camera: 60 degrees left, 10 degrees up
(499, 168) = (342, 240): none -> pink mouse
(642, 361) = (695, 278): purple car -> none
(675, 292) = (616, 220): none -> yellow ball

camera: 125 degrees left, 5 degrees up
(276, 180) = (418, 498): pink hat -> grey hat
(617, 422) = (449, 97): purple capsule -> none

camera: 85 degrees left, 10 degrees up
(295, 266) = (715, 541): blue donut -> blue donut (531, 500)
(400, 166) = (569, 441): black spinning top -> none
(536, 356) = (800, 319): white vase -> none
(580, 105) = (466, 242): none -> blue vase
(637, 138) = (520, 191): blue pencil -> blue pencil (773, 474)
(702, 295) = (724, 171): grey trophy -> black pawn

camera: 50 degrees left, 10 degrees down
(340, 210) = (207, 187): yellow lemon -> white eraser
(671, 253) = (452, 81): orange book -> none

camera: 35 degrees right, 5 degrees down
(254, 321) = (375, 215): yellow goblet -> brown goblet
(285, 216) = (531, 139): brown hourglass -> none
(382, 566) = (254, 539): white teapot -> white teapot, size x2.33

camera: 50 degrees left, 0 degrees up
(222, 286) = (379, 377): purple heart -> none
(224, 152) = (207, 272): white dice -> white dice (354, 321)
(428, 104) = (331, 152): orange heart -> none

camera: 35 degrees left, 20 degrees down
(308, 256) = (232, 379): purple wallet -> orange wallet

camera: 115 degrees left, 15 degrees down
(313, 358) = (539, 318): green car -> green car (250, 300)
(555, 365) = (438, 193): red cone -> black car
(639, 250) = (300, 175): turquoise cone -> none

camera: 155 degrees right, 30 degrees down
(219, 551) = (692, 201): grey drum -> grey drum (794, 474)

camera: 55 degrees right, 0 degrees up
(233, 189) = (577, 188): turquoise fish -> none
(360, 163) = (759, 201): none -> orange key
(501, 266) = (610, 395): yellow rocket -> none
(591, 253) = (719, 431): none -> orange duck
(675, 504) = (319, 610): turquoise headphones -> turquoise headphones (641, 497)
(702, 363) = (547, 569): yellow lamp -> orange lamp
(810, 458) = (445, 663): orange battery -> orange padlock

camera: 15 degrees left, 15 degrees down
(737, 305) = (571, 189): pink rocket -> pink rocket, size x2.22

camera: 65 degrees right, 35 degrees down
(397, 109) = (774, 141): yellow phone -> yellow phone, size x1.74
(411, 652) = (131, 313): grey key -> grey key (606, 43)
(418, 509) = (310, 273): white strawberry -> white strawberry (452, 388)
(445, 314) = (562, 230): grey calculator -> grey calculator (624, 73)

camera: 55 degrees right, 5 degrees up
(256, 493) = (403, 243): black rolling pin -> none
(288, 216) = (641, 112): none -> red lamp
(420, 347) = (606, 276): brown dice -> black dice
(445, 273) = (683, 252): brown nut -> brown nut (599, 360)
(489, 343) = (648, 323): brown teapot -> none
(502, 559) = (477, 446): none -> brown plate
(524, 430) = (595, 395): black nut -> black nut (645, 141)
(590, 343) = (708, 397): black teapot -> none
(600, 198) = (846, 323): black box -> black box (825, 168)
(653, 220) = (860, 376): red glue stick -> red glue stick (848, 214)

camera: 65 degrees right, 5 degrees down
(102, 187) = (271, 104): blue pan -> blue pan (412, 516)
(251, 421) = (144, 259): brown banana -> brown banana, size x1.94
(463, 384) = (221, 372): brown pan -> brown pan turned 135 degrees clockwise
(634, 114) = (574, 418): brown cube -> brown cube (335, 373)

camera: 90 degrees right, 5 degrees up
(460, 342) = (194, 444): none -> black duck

**Instructions to follow:**
Everything from the first line of the material through the line containing "(224, 152) = (207, 272): white" is to be printed exactly; lines after that are to be left out.

**Exercise result:**
camera: 60 degrees left, 10 degrees up
(499, 168) = (342, 240): none -> pink mouse
(642, 361) = (695, 278): purple car -> none
(675, 292) = (616, 220): none -> yellow ball

camera: 125 degrees left, 5 degrees up
(276, 180) = (418, 498): pink hat -> grey hat
(617, 422) = (449, 97): purple capsule -> none

camera: 85 degrees left, 10 degrees up
(295, 266) = (715, 541): blue donut -> blue donut (531, 500)
(400, 166) = (569, 441): black spinning top -> none
(536, 356) = (800, 319): white vase -> none
(580, 105) = (466, 242): none -> blue vase
(637, 138) = (520, 191): blue pencil -> blue pencil (773, 474)
(702, 295) = (724, 171): grey trophy -> black pawn

camera: 50 degrees left, 10 degrees down
(340, 210) = (207, 187): yellow lemon -> white eraser
(671, 253) = (452, 81): orange book -> none

camera: 35 degrees right, 5 degrees down
(254, 321) = (375, 215): yellow goblet -> brown goblet
(285, 216) = (531, 139): brown hourglass -> none
(382, 566) = (254, 539): white teapot -> white teapot, size x2.33

camera: 50 degrees left, 0 degrees up
(222, 286) = (379, 377): purple heart -> none
(224, 152) = (207, 272): white dice -> white dice (354, 321)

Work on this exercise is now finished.